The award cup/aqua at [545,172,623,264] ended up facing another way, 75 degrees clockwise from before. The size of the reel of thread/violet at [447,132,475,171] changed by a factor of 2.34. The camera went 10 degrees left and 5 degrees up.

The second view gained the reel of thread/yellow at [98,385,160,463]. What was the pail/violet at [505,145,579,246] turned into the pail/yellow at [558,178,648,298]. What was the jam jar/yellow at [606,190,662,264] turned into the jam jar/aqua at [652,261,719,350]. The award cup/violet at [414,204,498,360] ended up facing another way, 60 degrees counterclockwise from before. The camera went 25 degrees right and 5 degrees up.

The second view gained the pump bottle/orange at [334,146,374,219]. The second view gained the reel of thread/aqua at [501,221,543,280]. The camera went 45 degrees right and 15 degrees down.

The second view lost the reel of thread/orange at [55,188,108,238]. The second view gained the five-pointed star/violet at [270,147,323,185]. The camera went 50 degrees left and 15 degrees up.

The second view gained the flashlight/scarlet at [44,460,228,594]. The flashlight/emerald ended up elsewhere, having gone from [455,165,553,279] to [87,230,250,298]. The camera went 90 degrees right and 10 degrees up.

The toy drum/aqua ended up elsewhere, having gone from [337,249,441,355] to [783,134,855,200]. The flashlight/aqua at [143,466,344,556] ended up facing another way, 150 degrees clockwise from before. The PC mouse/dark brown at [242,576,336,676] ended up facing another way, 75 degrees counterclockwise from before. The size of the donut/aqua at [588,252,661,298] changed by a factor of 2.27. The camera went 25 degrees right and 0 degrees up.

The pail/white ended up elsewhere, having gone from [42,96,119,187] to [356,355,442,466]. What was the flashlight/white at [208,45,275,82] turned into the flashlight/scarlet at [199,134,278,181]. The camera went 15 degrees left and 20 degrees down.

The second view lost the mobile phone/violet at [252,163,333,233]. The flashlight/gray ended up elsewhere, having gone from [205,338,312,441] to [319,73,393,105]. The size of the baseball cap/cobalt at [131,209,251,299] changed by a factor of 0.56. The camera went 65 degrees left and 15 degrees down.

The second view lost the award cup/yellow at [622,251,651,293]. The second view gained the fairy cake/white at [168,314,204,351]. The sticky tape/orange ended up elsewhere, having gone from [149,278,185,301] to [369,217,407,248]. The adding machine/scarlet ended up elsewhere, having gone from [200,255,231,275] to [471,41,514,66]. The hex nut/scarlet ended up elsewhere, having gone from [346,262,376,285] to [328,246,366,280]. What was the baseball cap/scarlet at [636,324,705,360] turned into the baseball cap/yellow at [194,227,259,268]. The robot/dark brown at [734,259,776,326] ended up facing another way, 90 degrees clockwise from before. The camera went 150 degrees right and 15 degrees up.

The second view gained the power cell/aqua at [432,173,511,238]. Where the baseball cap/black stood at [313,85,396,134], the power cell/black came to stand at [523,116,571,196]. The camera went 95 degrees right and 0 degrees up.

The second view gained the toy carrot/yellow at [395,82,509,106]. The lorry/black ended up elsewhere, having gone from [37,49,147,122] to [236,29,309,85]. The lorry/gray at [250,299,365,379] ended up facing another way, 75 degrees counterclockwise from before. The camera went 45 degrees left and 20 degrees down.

++++++++

__Exercise__: When you reach the line that holds "The second view lost the award", please copy it and every line after it through the end of the listing, exactly and with no other lines.

__Response to the exercise__:
The second view lost the award cup/yellow at [622,251,651,293]. The second view gained the fairy cake/white at [168,314,204,351]. The sticky tape/orange ended up elsewhere, having gone from [149,278,185,301] to [369,217,407,248]. The adding machine/scarlet ended up elsewhere, having gone from [200,255,231,275] to [471,41,514,66]. The hex nut/scarlet ended up elsewhere, having gone from [346,262,376,285] to [328,246,366,280]. What was the baseball cap/scarlet at [636,324,705,360] turned into the baseball cap/yellow at [194,227,259,268]. The robot/dark brown at [734,259,776,326] ended up facing another way, 90 degrees clockwise from before. The camera went 150 degrees right and 15 degrees up.

The second view gained the power cell/aqua at [432,173,511,238]. Where the baseball cap/black stood at [313,85,396,134], the power cell/black came to stand at [523,116,571,196]. The camera went 95 degrees right and 0 degrees up.

The second view gained the toy carrot/yellow at [395,82,509,106]. The lorry/black ended up elsewhere, having gone from [37,49,147,122] to [236,29,309,85]. The lorry/gray at [250,299,365,379] ended up facing another way, 75 degrees counterclockwise from before. The camera went 45 degrees left and 20 degrees down.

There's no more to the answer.